§ **THE PROBLEM**: Copy each line of the records below, from the first through the one that contains "IMU pin SDA: D2 -> D5", exactly as written.

Before-and-after change data:
══════════════════════════════

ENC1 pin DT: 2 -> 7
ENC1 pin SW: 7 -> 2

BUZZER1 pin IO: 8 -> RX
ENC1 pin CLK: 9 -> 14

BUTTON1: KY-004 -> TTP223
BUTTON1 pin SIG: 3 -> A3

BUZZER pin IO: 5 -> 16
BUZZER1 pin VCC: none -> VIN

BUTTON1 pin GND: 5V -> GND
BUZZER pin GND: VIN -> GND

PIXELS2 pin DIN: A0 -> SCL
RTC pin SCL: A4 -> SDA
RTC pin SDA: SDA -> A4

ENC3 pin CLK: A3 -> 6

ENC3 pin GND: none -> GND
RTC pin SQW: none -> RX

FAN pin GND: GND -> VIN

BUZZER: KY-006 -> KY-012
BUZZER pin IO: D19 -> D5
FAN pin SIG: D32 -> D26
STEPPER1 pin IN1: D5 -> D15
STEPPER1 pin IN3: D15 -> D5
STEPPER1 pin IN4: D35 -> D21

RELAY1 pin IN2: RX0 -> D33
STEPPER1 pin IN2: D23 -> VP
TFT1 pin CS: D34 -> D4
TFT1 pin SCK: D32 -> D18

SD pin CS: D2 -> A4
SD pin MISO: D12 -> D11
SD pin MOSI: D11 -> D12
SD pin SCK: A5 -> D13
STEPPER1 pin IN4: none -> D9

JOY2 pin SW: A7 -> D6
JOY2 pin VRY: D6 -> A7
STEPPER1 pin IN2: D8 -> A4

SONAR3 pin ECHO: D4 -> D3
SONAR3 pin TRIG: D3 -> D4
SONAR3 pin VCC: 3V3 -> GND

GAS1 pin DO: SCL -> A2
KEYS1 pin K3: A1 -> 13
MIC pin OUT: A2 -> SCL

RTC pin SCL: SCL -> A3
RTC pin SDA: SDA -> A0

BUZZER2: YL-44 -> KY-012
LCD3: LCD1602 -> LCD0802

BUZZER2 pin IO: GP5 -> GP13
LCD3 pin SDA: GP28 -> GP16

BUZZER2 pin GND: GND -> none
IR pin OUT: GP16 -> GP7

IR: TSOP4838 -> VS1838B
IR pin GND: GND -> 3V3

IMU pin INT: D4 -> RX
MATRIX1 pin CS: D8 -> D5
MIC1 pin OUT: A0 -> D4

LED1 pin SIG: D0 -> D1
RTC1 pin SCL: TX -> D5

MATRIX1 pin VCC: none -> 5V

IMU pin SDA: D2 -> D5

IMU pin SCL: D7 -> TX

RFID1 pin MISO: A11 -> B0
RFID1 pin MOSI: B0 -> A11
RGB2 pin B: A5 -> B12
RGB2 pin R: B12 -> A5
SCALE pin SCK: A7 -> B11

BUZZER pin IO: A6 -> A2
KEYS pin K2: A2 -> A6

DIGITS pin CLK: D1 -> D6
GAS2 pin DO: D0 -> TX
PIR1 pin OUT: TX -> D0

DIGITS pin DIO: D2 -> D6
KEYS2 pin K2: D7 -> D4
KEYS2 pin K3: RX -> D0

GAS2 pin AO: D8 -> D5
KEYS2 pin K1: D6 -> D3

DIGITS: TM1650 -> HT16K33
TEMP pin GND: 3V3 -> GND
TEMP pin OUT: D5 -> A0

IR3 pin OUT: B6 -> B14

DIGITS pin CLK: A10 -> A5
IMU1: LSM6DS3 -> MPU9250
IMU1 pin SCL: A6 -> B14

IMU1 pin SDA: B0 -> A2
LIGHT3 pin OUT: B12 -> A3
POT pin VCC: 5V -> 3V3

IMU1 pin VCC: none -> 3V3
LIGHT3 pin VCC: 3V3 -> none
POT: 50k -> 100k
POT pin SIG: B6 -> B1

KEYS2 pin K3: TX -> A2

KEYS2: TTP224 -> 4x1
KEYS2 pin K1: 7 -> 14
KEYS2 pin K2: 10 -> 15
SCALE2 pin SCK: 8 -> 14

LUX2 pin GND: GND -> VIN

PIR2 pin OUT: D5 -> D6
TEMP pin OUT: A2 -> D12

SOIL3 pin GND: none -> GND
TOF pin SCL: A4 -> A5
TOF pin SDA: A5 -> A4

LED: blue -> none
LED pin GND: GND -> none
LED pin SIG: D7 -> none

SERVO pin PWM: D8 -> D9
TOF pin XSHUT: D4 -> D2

══════════════════════════════

§ **ANSWER TO THE EXERCISE**:
ENC1 pin DT: 2 -> 7
ENC1 pin SW: 7 -> 2

BUZZER1 pin IO: 8 -> RX
ENC1 pin CLK: 9 -> 14

BUTTON1: KY-004 -> TTP223
BUTTON1 pin SIG: 3 -> A3

BUZZER pin IO: 5 -> 16
BUZZER1 pin VCC: none -> VIN

BUTTON1 pin GND: 5V -> GND
BUZZER pin GND: VIN -> GND

PIXELS2 pin DIN: A0 -> SCL
RTC pin SCL: A4 -> SDA
RTC pin SDA: SDA -> A4

ENC3 pin CLK: A3 -> 6

ENC3 pin GND: none -> GND
RTC pin SQW: none -> RX

FAN pin GND: GND -> VIN

BUZZER: KY-006 -> KY-012
BUZZER pin IO: D19 -> D5
FAN pin SIG: D32 -> D26
STEPPER1 pin IN1: D5 -> D15
STEPPER1 pin IN3: D15 -> D5
STEPPER1 pin IN4: D35 -> D21

RELAY1 pin IN2: RX0 -> D33
STEPPER1 pin IN2: D23 -> VP
TFT1 pin CS: D34 -> D4
TFT1 pin SCK: D32 -> D18

SD pin CS: D2 -> A4
SD pin MISO: D12 -> D11
SD pin MOSI: D11 -> D12
SD pin SCK: A5 -> D13
STEPPER1 pin IN4: none -> D9

JOY2 pin SW: A7 -> D6
JOY2 pin VRY: D6 -> A7
STEPPER1 pin IN2: D8 -> A4

SONAR3 pin ECHO: D4 -> D3
SONAR3 pin TRIG: D3 -> D4
SONAR3 pin VCC: 3V3 -> GND

GAS1 pin DO: SCL -> A2
KEYS1 pin K3: A1 -> 13
MIC pin OUT: A2 -> SCL

RTC pin SCL: SCL -> A3
RTC pin SDA: SDA -> A0

BUZZER2: YL-44 -> KY-012
LCD3: LCD1602 -> LCD0802

BUZZER2 pin IO: GP5 -> GP13
LCD3 pin SDA: GP28 -> GP16

BUZZER2 pin GND: GND -> none
IR pin OUT: GP16 -> GP7

IR: TSOP4838 -> VS1838B
IR pin GND: GND -> 3V3

IMU pin INT: D4 -> RX
MATRIX1 pin CS: D8 -> D5
MIC1 pin OUT: A0 -> D4

LED1 pin SIG: D0 -> D1
RTC1 pin SCL: TX -> D5

MATRIX1 pin VCC: none -> 5V

IMU pin SDA: D2 -> D5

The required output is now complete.